* _Problem to solve_: From the entries that follow, copy each line containing the word "wiper".
(The data)
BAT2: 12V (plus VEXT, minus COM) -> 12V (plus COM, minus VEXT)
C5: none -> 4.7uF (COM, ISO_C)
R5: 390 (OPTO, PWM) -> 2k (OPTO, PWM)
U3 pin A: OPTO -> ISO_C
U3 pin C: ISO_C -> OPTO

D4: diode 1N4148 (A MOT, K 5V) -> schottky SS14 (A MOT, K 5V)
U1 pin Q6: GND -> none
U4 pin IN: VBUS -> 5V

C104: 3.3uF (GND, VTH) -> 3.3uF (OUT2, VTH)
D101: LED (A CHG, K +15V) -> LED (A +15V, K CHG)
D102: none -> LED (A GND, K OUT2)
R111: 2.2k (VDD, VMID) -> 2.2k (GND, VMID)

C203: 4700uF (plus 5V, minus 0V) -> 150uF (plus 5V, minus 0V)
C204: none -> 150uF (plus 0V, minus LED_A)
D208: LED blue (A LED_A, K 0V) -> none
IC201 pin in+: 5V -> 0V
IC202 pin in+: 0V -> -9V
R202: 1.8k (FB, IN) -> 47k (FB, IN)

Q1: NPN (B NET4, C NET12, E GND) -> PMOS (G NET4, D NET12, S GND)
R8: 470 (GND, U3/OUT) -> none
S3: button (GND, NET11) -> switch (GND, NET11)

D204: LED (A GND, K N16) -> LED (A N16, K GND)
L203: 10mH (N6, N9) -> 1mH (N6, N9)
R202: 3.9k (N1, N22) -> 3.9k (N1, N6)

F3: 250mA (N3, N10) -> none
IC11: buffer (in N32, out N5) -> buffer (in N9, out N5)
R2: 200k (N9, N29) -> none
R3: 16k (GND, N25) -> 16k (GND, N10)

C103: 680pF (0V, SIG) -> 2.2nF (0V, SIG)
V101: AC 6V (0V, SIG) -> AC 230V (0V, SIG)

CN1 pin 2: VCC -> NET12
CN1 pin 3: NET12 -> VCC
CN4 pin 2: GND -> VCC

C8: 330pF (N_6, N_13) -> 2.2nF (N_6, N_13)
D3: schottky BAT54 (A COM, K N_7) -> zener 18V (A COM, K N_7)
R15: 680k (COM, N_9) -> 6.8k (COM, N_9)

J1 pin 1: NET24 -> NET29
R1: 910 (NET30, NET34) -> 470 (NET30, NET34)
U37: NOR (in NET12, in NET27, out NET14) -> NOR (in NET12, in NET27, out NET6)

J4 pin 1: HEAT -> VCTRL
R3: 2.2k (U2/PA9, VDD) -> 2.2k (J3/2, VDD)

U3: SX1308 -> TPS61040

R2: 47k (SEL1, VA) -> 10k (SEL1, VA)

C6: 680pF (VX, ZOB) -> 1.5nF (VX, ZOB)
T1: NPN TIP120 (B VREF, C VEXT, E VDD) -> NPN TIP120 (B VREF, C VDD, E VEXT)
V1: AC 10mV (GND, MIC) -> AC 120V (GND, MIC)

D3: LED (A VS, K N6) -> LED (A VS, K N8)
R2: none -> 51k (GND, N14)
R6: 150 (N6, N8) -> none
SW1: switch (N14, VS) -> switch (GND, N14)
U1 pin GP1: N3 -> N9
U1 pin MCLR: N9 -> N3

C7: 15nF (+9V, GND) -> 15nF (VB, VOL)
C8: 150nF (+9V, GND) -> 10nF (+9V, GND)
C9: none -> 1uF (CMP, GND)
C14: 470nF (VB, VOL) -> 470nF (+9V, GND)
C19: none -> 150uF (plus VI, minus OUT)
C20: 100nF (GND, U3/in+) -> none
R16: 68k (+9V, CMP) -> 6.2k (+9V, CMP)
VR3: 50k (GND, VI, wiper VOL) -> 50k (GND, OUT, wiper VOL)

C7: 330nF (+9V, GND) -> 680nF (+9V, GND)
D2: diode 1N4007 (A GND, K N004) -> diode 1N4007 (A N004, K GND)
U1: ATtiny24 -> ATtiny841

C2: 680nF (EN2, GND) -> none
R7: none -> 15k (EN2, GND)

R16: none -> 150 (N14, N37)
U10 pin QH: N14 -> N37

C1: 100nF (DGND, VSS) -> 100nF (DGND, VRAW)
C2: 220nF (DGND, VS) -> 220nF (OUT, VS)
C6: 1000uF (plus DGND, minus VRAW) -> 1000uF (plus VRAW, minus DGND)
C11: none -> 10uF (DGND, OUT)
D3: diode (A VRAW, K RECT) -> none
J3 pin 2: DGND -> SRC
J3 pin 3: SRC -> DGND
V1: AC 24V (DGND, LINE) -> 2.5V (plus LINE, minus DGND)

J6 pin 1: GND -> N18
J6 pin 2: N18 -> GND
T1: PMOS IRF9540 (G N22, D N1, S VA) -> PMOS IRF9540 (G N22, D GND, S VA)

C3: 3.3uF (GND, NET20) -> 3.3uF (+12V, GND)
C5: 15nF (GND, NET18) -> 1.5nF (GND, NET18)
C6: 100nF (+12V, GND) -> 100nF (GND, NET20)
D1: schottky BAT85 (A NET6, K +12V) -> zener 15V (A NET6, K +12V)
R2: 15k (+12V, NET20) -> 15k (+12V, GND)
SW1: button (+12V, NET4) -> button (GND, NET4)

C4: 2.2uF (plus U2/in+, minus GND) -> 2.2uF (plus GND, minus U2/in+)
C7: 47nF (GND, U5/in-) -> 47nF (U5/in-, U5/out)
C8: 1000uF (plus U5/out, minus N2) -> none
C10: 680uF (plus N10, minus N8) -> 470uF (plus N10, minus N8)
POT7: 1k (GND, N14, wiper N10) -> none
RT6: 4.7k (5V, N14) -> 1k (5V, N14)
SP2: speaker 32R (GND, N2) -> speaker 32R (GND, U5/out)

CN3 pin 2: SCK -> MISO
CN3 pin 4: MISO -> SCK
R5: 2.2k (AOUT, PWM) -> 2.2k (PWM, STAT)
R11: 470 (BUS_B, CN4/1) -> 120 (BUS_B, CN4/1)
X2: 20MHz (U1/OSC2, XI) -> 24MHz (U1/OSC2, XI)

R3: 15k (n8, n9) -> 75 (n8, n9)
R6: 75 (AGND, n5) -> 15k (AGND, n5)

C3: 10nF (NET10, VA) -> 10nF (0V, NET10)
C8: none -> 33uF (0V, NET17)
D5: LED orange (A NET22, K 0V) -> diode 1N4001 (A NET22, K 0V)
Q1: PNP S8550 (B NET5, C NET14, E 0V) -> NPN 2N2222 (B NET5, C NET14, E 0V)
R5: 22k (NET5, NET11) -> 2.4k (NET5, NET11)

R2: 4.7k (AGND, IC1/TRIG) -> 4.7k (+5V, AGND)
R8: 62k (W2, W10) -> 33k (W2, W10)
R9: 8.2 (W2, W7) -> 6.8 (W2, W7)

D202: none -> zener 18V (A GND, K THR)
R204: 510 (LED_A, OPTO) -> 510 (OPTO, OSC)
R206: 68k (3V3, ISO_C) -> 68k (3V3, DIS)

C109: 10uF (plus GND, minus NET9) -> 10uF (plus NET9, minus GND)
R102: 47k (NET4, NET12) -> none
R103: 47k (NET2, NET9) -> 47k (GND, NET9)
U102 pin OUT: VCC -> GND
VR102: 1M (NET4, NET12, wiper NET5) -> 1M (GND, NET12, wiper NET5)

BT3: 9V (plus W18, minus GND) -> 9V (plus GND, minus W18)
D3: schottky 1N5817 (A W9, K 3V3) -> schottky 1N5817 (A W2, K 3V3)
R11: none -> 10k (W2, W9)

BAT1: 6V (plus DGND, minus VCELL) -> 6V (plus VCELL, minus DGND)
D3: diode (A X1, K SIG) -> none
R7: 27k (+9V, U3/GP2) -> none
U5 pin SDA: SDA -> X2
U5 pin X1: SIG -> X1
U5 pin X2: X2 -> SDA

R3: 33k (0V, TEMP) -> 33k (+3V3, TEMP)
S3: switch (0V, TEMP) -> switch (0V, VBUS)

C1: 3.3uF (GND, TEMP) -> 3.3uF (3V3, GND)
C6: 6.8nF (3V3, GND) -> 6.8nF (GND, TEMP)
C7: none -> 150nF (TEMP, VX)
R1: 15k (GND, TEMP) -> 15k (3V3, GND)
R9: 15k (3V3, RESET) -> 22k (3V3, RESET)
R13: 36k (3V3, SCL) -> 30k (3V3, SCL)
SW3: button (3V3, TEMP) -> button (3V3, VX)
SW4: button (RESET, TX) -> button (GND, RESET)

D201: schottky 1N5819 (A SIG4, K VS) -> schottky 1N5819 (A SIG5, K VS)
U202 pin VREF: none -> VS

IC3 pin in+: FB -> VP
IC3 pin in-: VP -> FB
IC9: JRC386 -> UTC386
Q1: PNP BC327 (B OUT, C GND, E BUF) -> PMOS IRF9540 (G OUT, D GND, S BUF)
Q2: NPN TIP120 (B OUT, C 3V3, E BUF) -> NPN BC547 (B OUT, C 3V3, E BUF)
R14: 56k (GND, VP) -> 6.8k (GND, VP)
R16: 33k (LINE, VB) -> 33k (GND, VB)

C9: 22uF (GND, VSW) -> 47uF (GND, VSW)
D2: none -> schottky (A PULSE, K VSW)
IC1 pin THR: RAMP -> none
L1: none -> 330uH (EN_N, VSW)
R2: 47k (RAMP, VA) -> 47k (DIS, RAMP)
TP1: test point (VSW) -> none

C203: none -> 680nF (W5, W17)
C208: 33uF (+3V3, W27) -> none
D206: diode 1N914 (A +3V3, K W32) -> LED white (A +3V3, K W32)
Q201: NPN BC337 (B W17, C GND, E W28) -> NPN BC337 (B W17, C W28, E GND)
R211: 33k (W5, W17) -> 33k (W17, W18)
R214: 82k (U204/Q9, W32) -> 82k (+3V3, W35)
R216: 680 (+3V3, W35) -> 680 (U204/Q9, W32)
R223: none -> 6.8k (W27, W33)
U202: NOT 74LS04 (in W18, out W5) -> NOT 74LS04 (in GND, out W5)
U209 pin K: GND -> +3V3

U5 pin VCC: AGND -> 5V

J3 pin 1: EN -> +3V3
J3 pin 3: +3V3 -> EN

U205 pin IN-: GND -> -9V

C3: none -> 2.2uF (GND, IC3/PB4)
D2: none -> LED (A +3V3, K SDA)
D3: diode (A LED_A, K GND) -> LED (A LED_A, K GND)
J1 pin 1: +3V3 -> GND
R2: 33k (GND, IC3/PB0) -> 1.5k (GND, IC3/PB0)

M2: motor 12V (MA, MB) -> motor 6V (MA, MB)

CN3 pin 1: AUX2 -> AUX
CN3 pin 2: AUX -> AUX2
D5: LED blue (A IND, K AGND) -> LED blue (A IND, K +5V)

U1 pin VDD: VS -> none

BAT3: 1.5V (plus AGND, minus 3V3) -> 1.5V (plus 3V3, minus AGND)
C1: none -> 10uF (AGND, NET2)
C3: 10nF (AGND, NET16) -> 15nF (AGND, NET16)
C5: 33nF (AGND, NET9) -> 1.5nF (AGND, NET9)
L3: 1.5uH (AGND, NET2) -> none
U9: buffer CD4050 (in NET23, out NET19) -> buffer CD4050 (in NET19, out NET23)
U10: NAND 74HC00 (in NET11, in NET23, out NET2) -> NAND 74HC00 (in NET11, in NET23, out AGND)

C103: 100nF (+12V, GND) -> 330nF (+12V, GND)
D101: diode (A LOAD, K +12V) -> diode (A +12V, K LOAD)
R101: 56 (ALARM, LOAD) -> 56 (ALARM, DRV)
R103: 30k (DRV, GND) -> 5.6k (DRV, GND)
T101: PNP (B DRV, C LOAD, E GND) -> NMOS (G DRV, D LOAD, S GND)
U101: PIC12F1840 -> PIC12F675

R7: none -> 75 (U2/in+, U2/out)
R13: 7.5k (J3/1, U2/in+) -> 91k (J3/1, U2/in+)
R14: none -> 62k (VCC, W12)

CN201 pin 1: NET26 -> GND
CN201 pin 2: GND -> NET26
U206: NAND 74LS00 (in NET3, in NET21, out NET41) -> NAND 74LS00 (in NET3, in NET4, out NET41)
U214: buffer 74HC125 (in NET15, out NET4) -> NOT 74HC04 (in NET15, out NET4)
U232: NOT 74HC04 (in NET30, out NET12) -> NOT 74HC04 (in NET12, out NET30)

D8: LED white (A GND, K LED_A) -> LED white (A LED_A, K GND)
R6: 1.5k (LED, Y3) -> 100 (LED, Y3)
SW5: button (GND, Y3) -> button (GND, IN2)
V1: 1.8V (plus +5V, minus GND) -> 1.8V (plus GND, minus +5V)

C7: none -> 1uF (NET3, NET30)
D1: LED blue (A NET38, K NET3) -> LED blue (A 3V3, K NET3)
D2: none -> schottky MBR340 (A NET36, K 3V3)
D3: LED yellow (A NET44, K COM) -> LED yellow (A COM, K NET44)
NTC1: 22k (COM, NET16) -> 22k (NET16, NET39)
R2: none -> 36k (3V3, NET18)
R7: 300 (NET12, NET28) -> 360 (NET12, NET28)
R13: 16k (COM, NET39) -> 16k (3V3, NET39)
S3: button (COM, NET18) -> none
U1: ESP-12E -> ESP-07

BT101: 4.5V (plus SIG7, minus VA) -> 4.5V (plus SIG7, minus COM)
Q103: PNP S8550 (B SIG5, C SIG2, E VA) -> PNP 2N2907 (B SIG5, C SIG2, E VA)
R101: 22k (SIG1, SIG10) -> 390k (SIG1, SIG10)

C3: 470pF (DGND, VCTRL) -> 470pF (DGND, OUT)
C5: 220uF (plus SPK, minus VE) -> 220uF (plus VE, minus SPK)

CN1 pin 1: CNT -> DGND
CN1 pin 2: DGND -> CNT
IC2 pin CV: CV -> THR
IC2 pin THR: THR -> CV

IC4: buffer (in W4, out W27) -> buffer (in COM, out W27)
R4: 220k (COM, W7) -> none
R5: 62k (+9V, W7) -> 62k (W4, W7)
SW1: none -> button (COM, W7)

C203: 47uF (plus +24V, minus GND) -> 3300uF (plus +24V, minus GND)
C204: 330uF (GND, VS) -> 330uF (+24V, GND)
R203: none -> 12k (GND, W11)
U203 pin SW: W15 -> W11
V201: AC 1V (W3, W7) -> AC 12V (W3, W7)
(End The data)
* _Result of the task_:
VR3: 50k (GND, VI, wiper VOL) -> 50k (GND, OUT, wiper VOL)
POT7: 1k (GND, N14, wiper N10) -> none
VR102: 1M (NET4, NET12, wiper NET5) -> 1M (GND, NET12, wiper NET5)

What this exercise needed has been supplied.